> **ASSIGNMENT**
Among the entries below, only the lines from the one with "C5: 2.2uF (GND, VDD) -> 2.2uF (-15V, GND)" through the one with "U1 pin OUT: VDD -> none" are wanted, reproduced exactly. Pictures are not wanted.

START RECORD SET

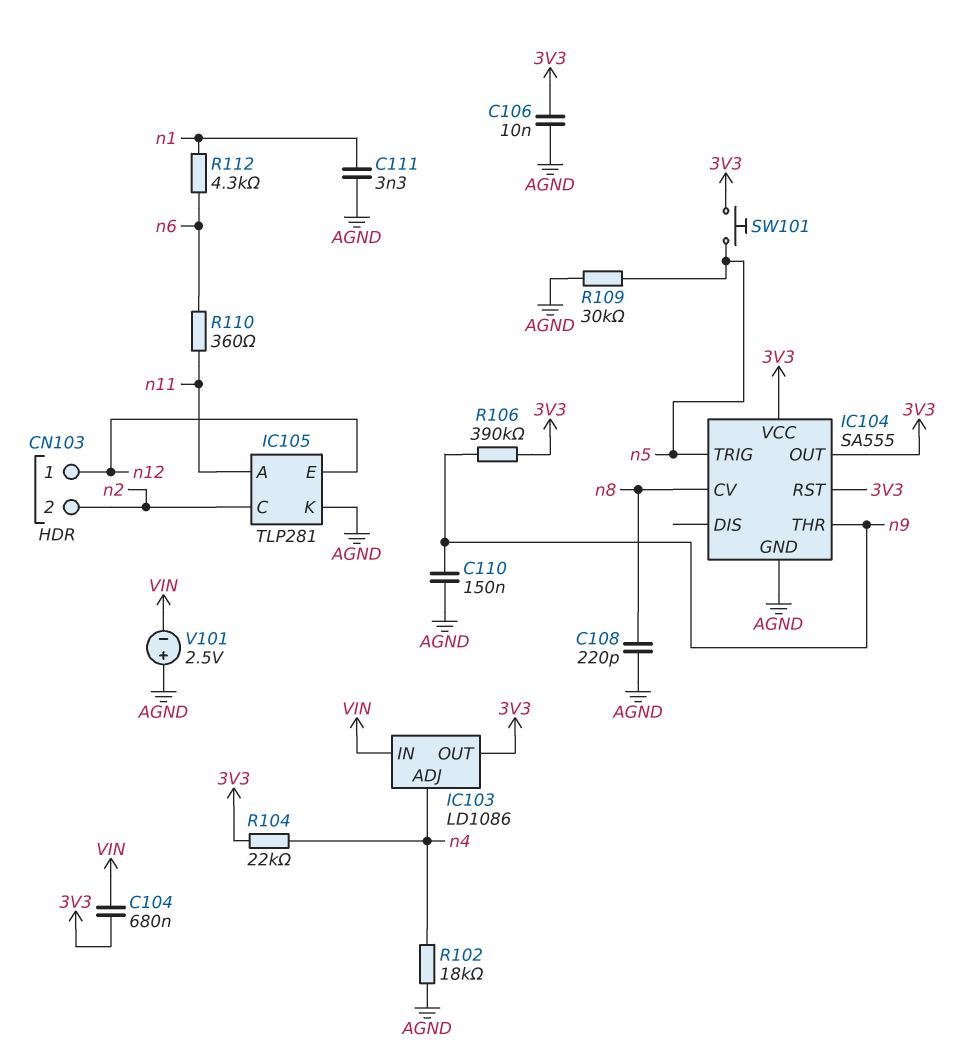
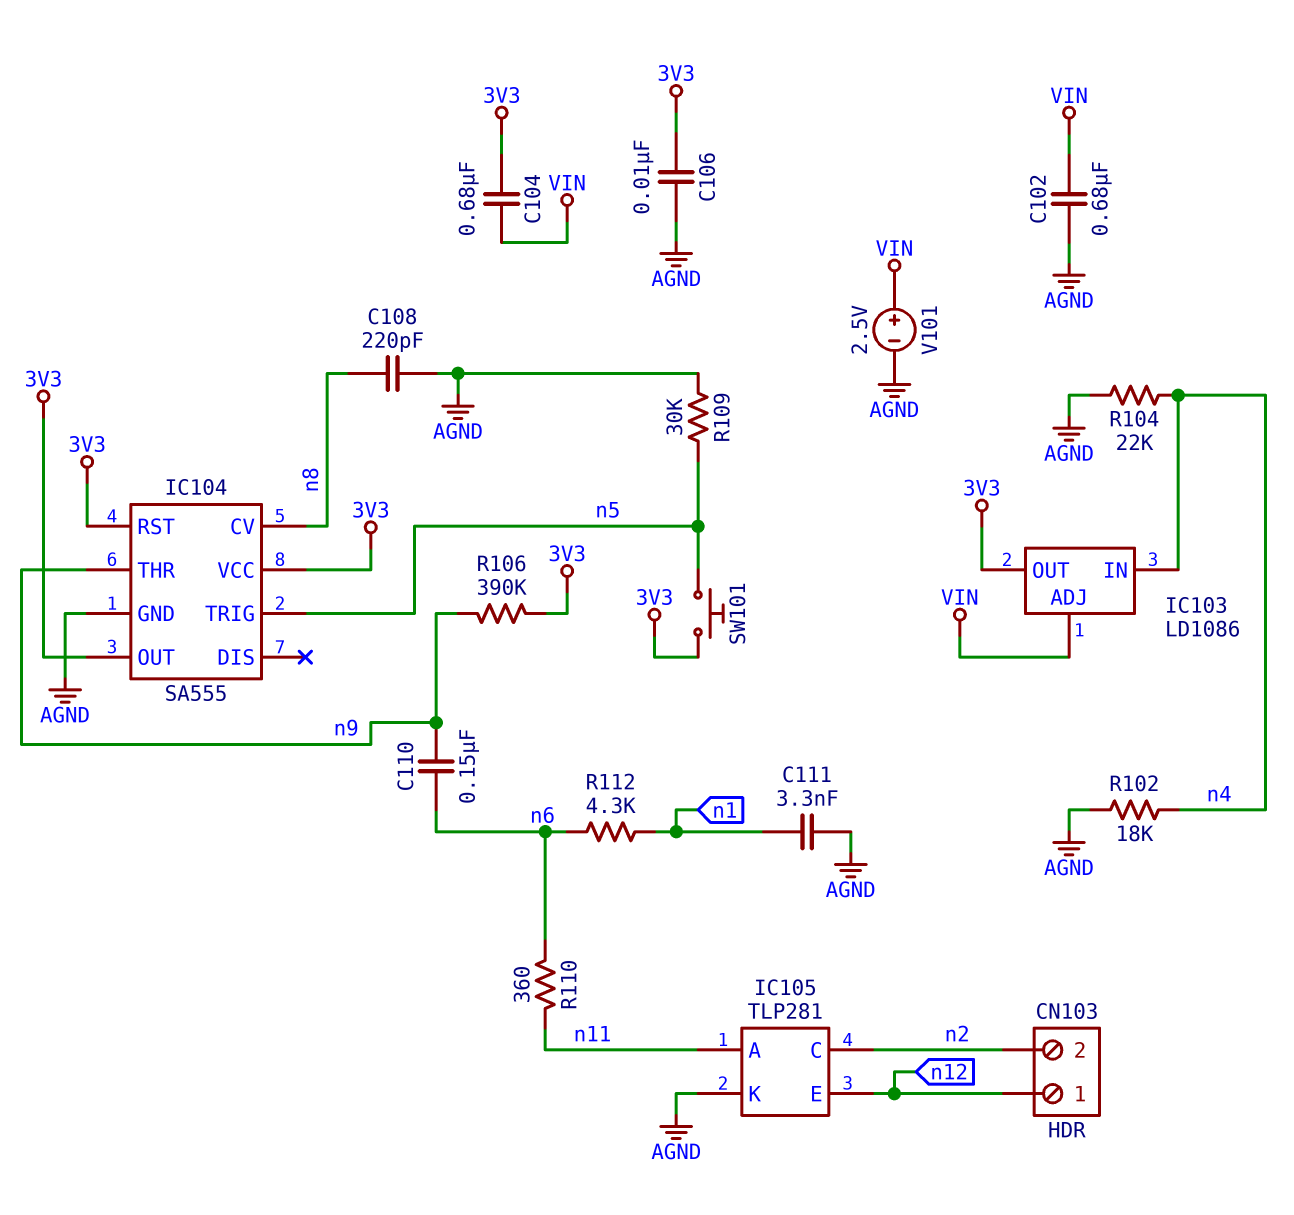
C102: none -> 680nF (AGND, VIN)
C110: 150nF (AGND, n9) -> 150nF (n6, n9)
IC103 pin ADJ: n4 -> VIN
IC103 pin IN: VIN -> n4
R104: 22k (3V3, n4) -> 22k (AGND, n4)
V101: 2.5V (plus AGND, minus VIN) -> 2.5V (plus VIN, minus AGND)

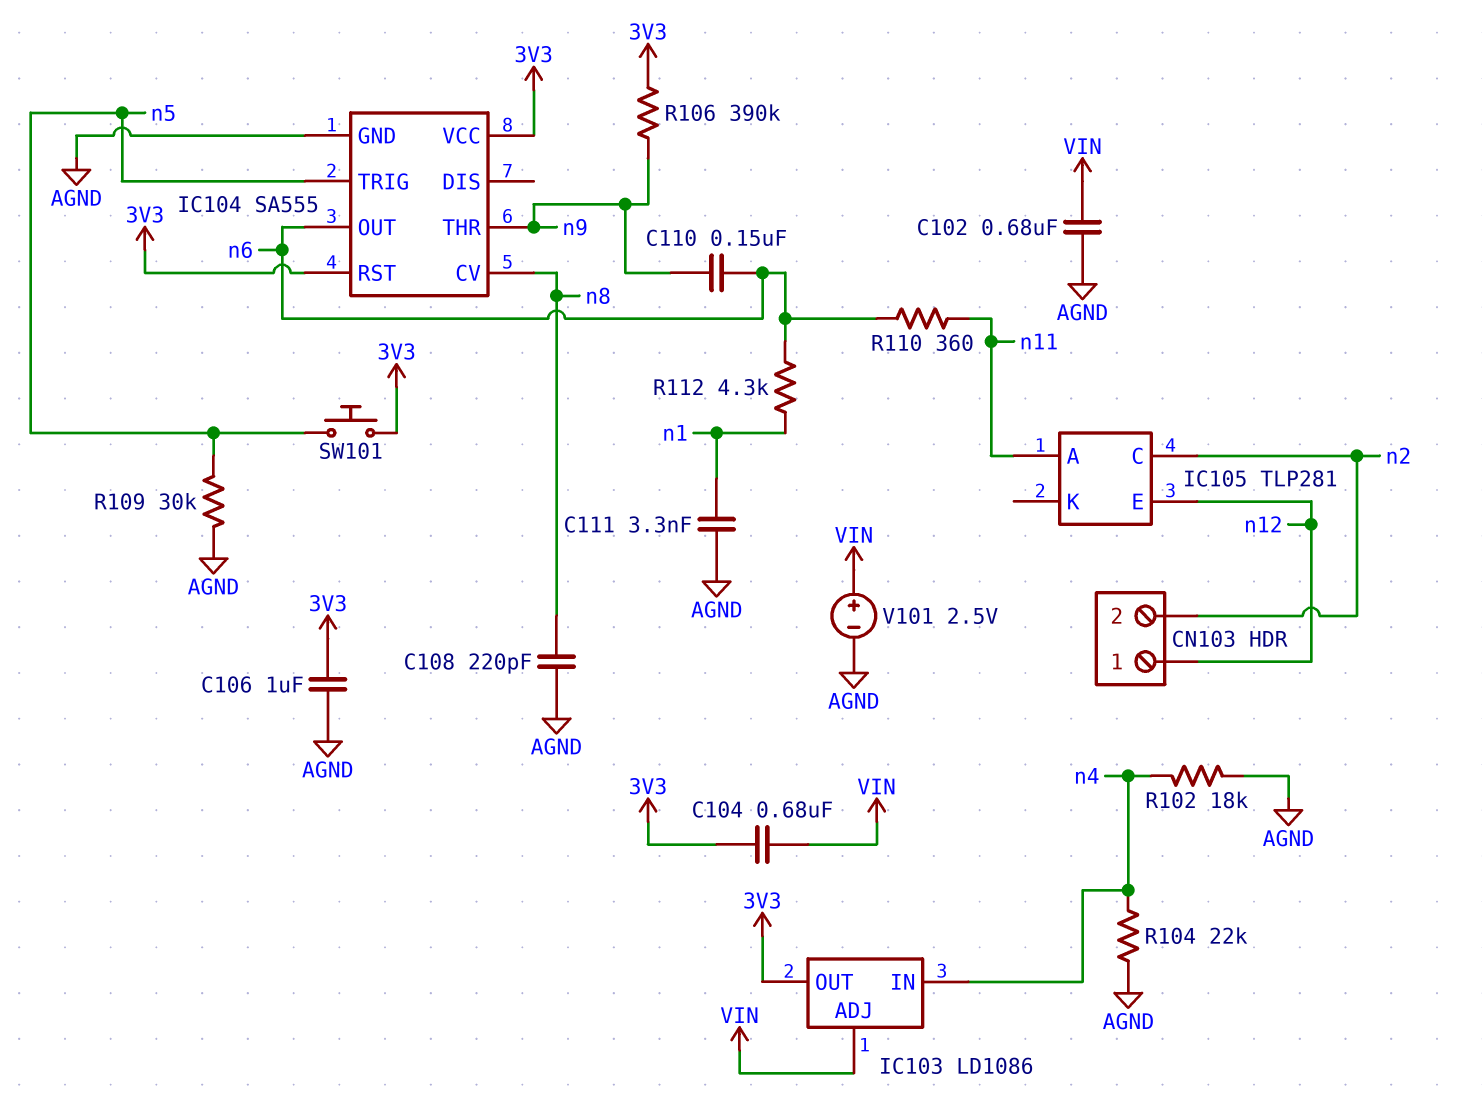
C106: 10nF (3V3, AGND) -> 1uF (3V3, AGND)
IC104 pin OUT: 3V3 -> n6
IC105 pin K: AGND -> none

END RECORD SET
START RECORD SET

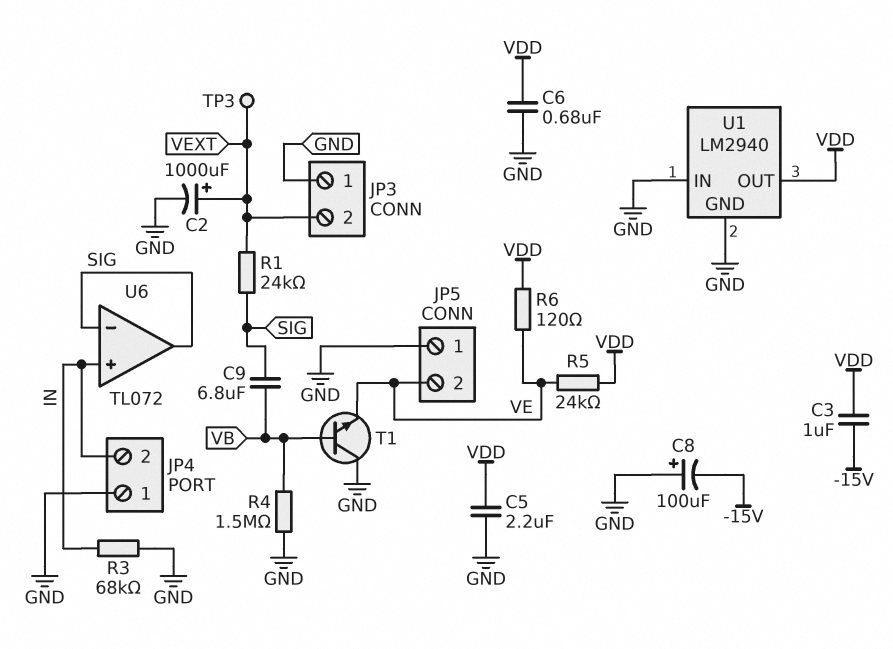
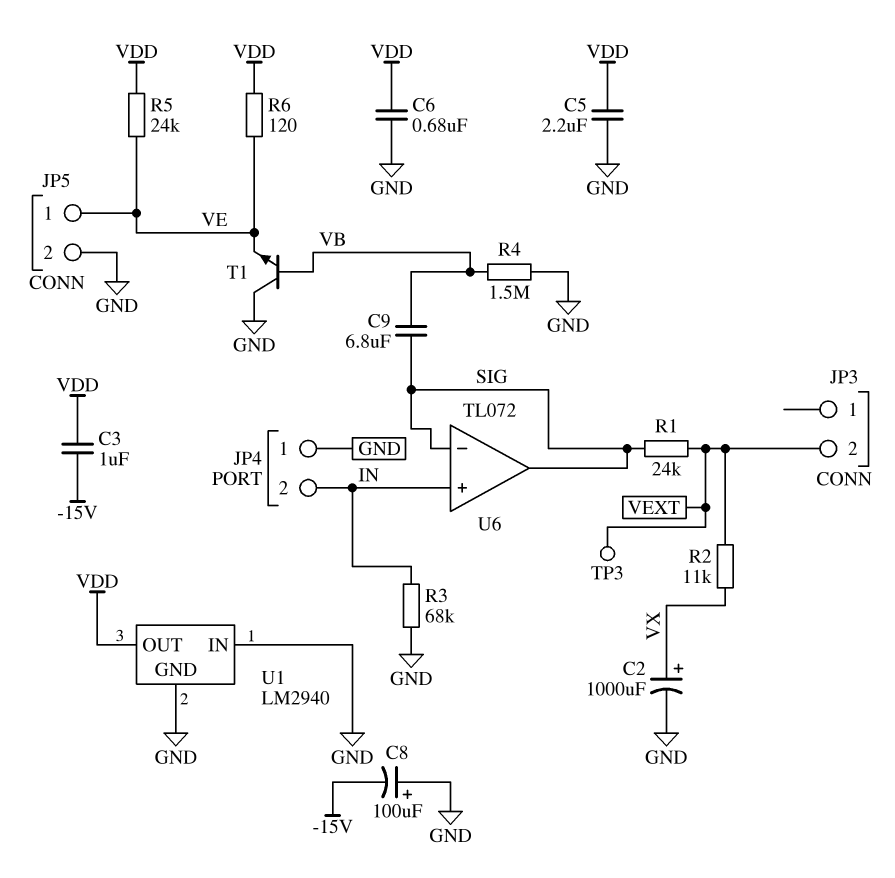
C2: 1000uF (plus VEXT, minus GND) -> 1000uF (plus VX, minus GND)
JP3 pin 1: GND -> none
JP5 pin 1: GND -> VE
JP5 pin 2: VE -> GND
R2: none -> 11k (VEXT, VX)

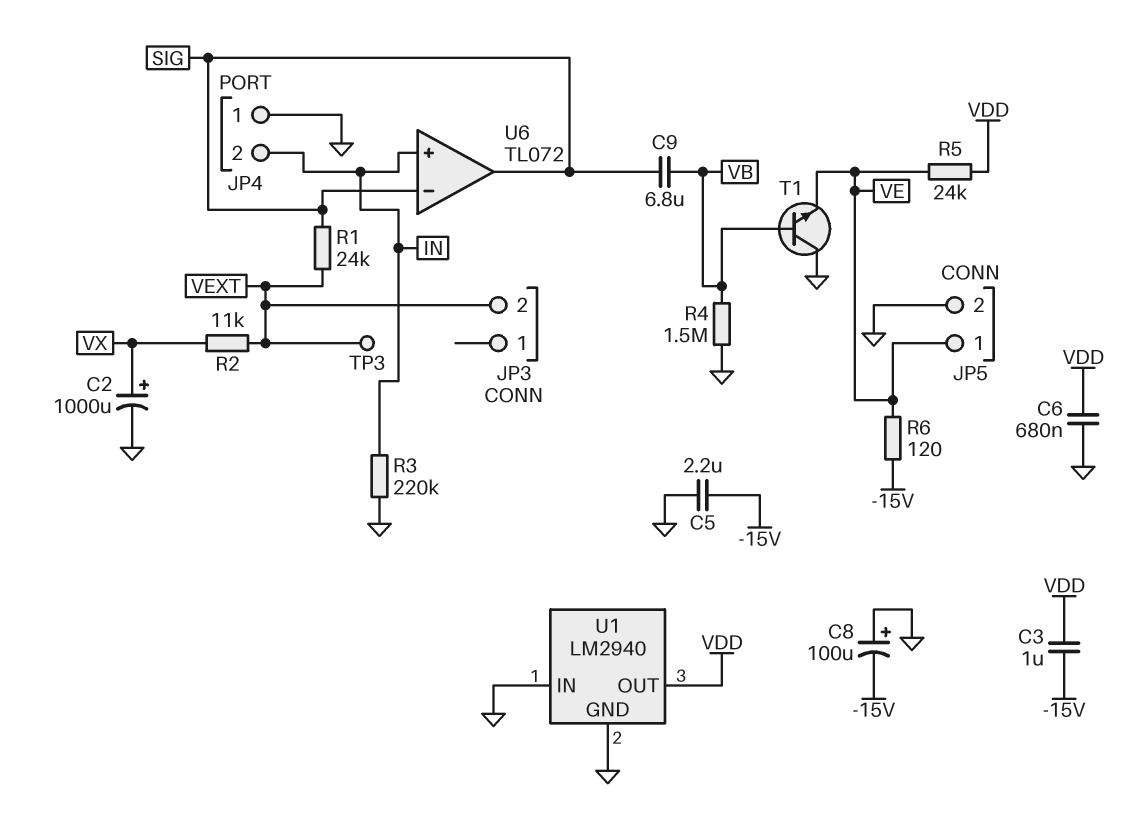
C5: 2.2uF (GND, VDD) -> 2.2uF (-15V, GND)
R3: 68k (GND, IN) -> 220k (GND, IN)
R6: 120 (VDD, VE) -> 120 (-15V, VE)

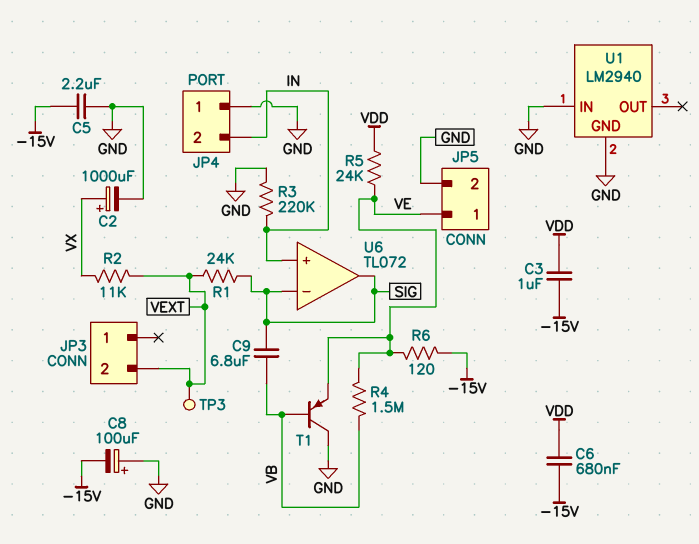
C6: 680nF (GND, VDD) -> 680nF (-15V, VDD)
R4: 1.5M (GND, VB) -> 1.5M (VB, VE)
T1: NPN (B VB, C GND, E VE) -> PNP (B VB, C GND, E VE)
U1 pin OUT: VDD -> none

END RECORD SET

> **YOUR SOLUTION**
C5: 2.2uF (GND, VDD) -> 2.2uF (-15V, GND)
R3: 68k (GND, IN) -> 220k (GND, IN)
R6: 120 (VDD, VE) -> 120 (-15V, VE)

C6: 680nF (GND, VDD) -> 680nF (-15V, VDD)
R4: 1.5M (GND, VB) -> 1.5M (VB, VE)
T1: NPN (B VB, C GND, E VE) -> PNP (B VB, C GND, E VE)
U1 pin OUT: VDD -> none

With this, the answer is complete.